(MATERIAL PROVIDED)
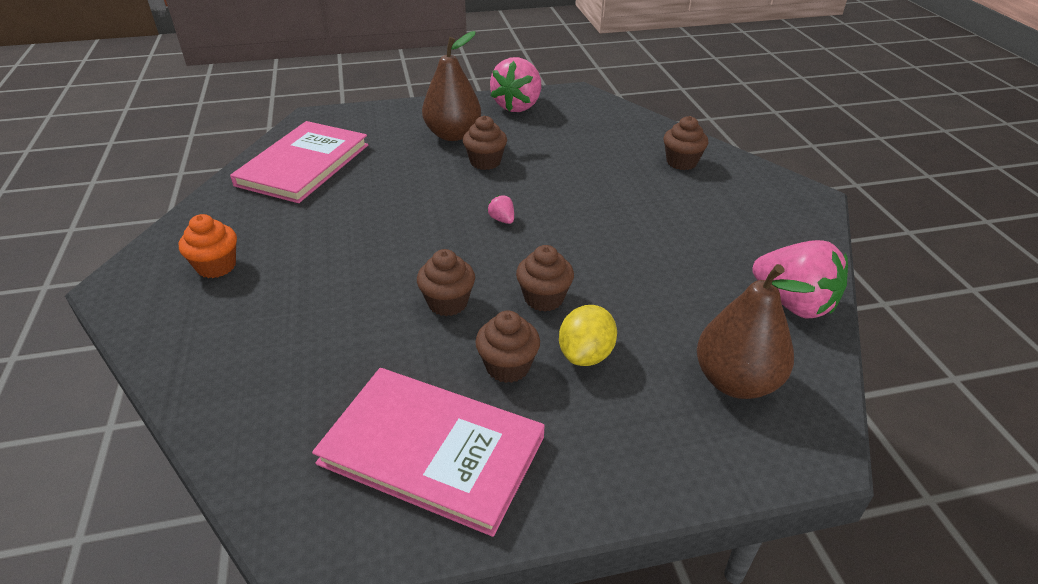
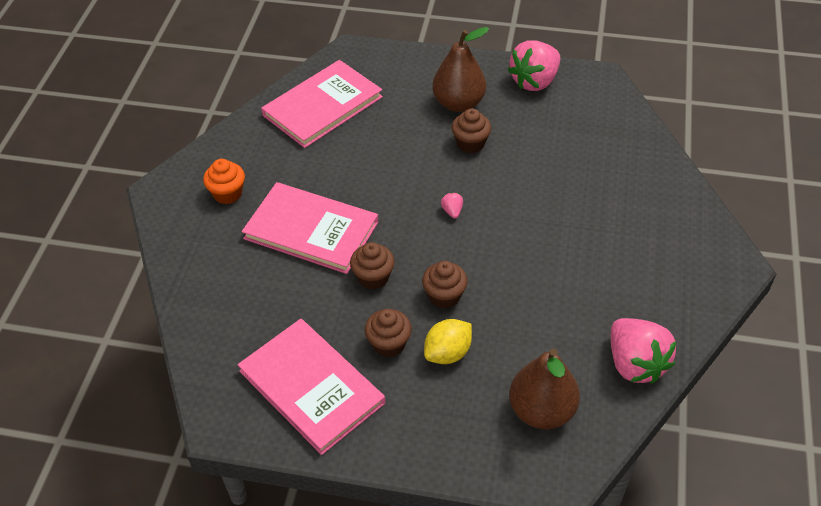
camera: 25 degrees right, 10 degrees up
(344, 276) = (311, 230): none -> pink book
(681, 162) = (644, 192): brown cupcake -> none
(End MATERIAL PROVIDED)
• **EXERCISE REQUIREMENTS**
Could you copy the listing exactly, leaving out any pictures?

• **TASK RESPONSE**
camera: 25 degrees right, 10 degrees up
(344, 276) = (311, 230): none -> pink book
(681, 162) = (644, 192): brown cupcake -> none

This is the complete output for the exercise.